• [WHAT TO WORK ON]
Filter the data below, keeping only lines that contain "robot".

• [RECORDS FOR THE TASK]
○ ○ ○ ○ ○ ○ ○

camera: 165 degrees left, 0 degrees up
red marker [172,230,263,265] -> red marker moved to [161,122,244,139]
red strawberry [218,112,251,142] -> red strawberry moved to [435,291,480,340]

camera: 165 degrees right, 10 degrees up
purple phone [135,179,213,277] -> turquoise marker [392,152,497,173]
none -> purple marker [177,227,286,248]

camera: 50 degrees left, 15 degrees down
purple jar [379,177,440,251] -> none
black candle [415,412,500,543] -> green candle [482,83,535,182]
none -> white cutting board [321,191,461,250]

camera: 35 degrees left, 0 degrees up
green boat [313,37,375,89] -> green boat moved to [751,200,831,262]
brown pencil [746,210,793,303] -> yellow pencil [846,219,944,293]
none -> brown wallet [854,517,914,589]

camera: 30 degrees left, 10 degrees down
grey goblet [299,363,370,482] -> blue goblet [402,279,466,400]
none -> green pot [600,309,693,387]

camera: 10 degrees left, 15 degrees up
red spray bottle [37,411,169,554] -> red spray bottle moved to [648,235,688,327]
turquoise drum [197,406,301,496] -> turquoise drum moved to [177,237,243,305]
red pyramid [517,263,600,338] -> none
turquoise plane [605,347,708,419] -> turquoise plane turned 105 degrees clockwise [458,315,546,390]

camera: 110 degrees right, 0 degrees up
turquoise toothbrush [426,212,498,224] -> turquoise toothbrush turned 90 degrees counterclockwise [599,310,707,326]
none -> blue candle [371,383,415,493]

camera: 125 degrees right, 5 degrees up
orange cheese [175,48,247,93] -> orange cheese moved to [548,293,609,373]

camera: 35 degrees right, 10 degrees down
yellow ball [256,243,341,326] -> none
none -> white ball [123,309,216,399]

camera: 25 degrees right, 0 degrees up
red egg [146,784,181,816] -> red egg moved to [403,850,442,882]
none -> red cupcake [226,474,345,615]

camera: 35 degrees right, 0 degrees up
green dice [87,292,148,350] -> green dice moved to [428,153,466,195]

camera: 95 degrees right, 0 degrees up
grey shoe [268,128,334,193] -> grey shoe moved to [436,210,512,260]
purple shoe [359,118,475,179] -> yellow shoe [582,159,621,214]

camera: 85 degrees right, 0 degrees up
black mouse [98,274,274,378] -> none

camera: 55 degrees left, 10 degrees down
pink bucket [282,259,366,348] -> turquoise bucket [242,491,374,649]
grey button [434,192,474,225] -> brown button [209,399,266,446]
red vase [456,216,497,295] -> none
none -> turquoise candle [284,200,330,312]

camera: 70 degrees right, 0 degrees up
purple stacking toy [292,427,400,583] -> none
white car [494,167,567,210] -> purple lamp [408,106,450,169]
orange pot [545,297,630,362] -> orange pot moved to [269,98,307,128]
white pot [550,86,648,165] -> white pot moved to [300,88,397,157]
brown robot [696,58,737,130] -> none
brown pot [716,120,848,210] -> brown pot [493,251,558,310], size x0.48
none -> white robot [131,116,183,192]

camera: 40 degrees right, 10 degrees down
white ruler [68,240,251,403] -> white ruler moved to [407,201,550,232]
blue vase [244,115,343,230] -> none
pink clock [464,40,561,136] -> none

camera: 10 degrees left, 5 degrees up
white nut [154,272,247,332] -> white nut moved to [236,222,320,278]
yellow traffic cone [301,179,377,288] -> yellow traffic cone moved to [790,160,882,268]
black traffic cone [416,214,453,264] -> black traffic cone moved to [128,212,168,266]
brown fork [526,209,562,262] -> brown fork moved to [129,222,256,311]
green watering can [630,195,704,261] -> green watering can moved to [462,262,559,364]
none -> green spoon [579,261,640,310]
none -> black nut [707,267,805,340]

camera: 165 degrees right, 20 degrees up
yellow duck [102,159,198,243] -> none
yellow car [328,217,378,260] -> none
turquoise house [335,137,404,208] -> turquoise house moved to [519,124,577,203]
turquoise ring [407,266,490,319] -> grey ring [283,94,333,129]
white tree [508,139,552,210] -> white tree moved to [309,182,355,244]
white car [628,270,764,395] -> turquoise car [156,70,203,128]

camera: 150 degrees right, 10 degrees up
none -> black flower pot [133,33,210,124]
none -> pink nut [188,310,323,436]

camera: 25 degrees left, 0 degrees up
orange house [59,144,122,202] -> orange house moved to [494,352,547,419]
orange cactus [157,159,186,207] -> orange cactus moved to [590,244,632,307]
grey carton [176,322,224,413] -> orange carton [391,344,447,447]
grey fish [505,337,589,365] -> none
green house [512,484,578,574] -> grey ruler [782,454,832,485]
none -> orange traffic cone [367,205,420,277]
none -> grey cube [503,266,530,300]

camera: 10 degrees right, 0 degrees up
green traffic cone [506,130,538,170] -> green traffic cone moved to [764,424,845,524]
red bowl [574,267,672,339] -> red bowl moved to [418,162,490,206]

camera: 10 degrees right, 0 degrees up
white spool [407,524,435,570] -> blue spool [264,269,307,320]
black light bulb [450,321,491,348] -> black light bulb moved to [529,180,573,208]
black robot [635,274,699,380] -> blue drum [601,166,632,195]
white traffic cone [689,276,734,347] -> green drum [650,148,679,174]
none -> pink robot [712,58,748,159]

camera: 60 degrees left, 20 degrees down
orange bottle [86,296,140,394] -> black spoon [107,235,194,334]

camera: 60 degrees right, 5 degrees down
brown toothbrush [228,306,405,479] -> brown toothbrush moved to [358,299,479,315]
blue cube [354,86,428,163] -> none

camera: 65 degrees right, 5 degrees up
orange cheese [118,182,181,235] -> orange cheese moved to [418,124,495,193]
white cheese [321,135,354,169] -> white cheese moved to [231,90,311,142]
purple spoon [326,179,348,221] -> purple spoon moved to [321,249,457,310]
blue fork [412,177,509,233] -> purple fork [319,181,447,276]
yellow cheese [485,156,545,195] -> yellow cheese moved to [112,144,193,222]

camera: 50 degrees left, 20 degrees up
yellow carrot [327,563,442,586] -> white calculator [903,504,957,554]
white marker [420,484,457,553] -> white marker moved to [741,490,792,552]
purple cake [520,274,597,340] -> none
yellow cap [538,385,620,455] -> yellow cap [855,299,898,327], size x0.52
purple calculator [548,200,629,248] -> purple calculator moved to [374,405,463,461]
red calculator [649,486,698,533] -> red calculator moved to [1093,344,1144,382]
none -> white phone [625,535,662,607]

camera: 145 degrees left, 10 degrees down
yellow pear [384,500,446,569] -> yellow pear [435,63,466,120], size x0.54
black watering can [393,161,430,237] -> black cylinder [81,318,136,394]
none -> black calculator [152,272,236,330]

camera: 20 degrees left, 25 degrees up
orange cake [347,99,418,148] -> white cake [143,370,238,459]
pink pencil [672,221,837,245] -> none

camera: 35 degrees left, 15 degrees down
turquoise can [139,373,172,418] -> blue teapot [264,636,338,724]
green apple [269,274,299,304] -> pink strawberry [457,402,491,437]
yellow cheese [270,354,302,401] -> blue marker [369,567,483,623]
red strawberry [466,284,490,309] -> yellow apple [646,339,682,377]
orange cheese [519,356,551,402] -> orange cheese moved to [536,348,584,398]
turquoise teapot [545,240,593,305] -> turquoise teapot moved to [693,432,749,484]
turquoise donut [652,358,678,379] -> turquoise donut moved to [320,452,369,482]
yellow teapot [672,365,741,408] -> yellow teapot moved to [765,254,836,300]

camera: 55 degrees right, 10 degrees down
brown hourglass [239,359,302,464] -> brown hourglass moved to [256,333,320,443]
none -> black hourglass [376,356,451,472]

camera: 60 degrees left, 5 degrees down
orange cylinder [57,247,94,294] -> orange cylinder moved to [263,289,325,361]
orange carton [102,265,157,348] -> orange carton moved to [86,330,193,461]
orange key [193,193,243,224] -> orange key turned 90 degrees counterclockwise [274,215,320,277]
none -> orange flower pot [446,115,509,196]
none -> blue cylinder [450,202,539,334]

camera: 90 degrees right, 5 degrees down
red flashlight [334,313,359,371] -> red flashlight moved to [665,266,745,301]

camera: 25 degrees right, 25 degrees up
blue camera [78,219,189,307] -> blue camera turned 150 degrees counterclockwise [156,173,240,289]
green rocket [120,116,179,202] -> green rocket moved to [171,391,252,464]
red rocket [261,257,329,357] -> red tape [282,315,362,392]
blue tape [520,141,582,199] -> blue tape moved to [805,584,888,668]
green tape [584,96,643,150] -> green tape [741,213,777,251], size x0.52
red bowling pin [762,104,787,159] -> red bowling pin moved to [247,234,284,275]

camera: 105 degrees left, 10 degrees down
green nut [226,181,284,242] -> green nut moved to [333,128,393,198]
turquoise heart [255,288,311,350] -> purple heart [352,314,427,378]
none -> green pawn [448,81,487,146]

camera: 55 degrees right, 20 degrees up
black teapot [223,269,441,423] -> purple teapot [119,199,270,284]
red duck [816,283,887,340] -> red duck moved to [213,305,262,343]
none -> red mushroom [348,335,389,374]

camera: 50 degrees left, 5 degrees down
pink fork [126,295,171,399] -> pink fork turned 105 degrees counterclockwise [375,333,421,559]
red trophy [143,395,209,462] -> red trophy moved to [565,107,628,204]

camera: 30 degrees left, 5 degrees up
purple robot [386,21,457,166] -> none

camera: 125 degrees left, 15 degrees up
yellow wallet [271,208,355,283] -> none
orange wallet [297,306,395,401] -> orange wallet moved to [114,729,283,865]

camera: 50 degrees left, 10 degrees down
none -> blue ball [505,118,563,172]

○ ○ ○ ○ ○ ○ ○

• [YOUR RESPONSE]
brown robot [696,58,737,130] -> none
none -> white robot [131,116,183,192]
black robot [635,274,699,380] -> blue drum [601,166,632,195]
none -> pink robot [712,58,748,159]
purple robot [386,21,457,166] -> none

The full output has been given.